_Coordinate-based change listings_
=== Begin Enclosure ===
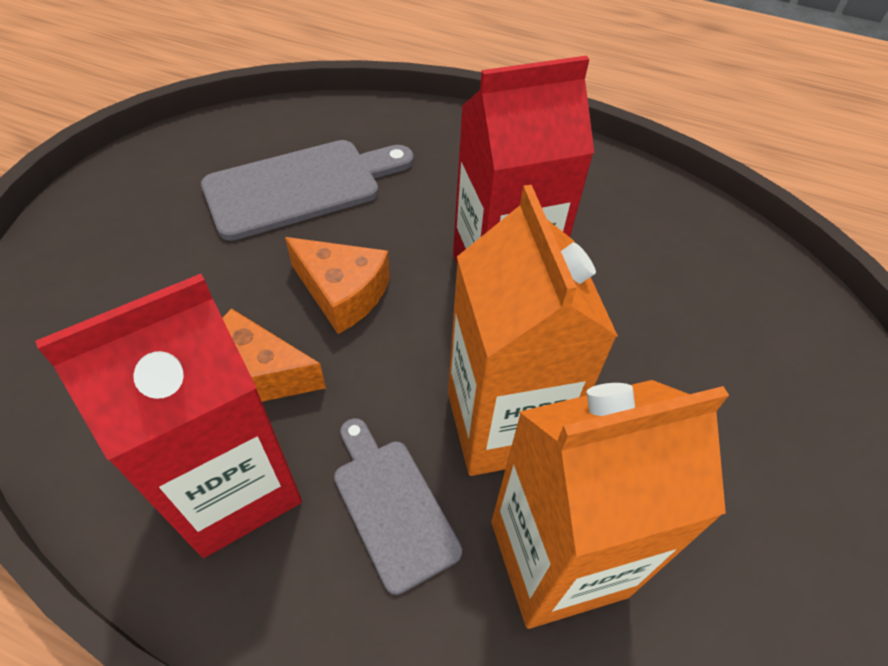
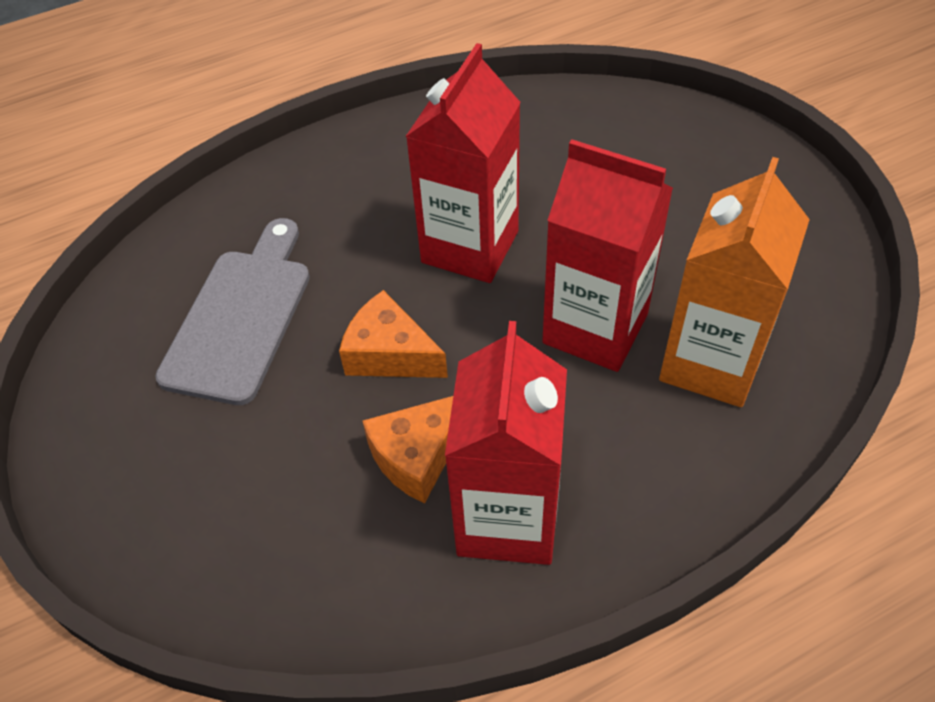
camera: 45 degrees left, 0 degrees up
(342, 293) = (390, 354): orange cheese -> orange cheese turned 135 degrees counterclockwise
(392, 505) = (602, 429): grey cutting board -> none
(503, 424) = (595, 328): orange carton -> red carton

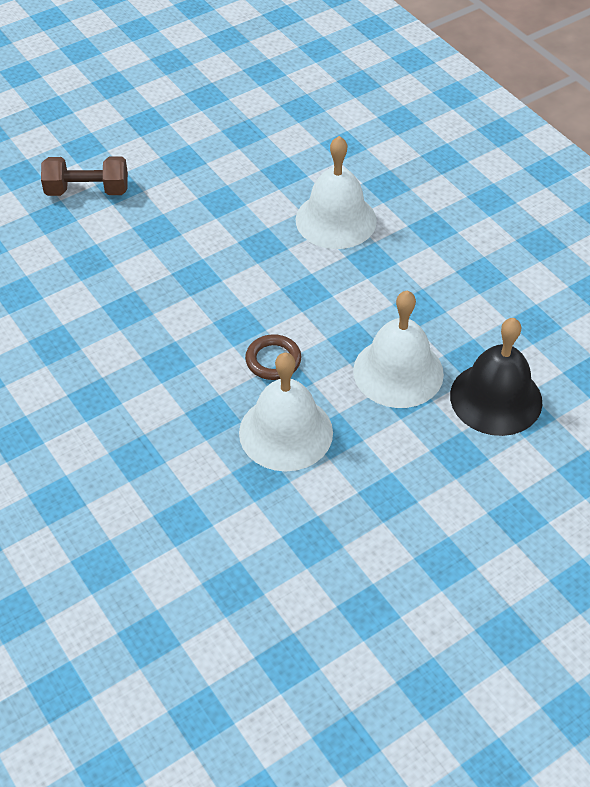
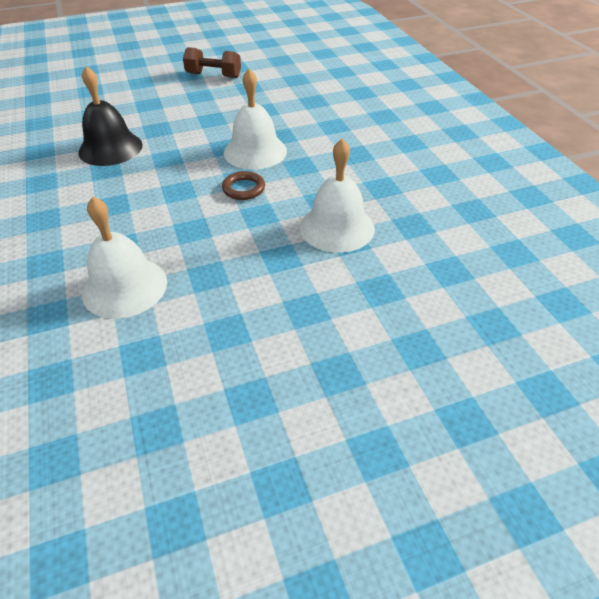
camera: 165 degrees left, 5 degrees down
(87, 191) = (376, 375): brown dumbbell -> brown dumbbell (213, 75)
(398, 372) = (161, 169): white bell -> white bell (337, 227)

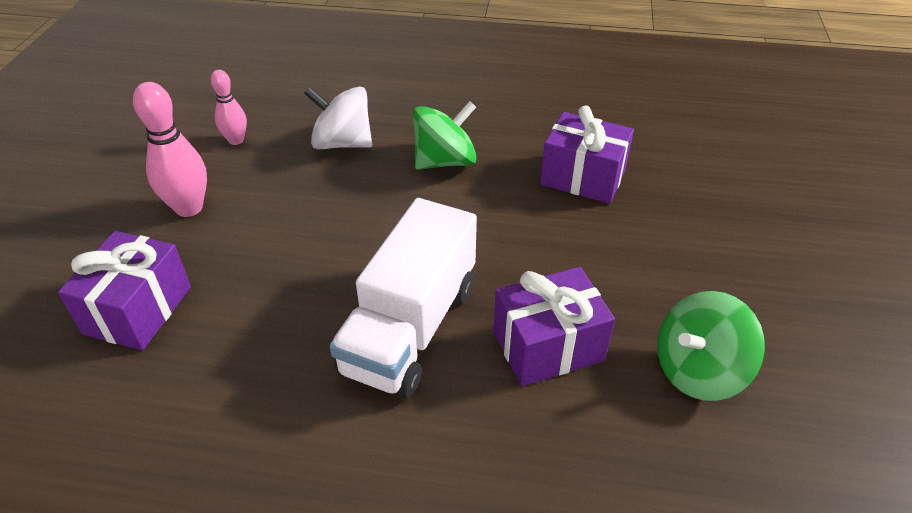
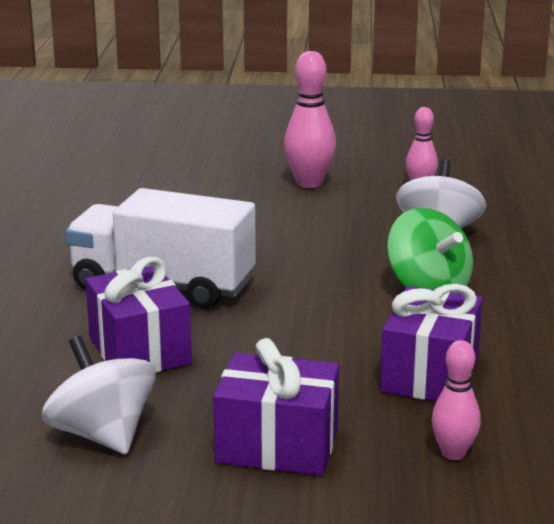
camera: 85 degrees right, 20 degrees down
(138, 310) = (180, 184): purple gift -> purple gift (277, 446)
(686, 180) = (453, 453): none -> pink bowling pin
(698, 370) = (102, 435): green spinning top -> white spinning top

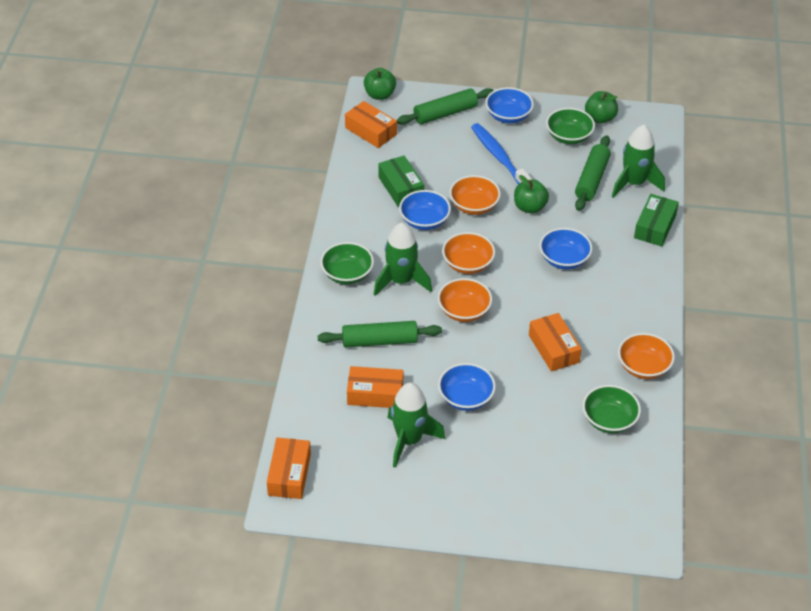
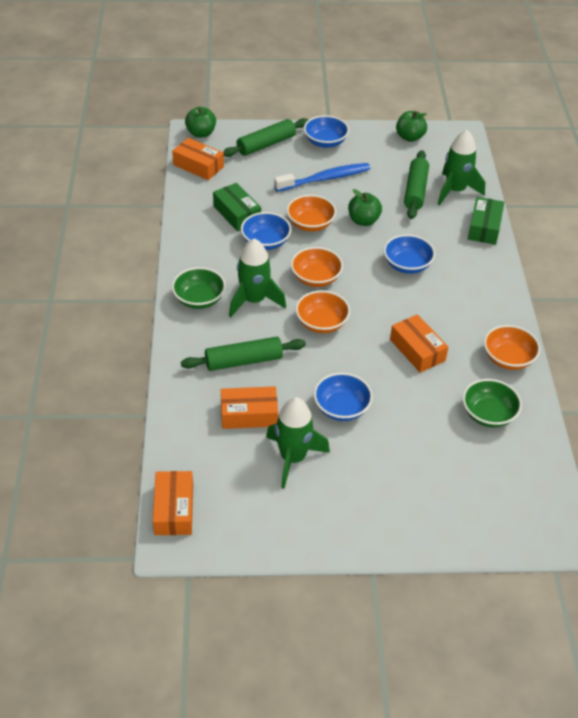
camera: 10 degrees left, 0 degrees up
(499, 157) = (325, 179): blue toothbrush -> blue toothbrush turned 105 degrees clockwise
(569, 136) = (385, 155): green bowl -> none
=== End Enclosure ===
_Task details_
Where a picture appears in the records above, omit it, and transcribe exactly the stretch of lines from the one with "camera: 165 degrees left, 5 degrees down" through the one with "camera: 85 degrees right, 20 degrees down".

_Answer_
camera: 165 degrees left, 5 degrees down
(87, 191) = (376, 375): brown dumbbell -> brown dumbbell (213, 75)
(398, 372) = (161, 169): white bell -> white bell (337, 227)

camera: 85 degrees right, 20 degrees down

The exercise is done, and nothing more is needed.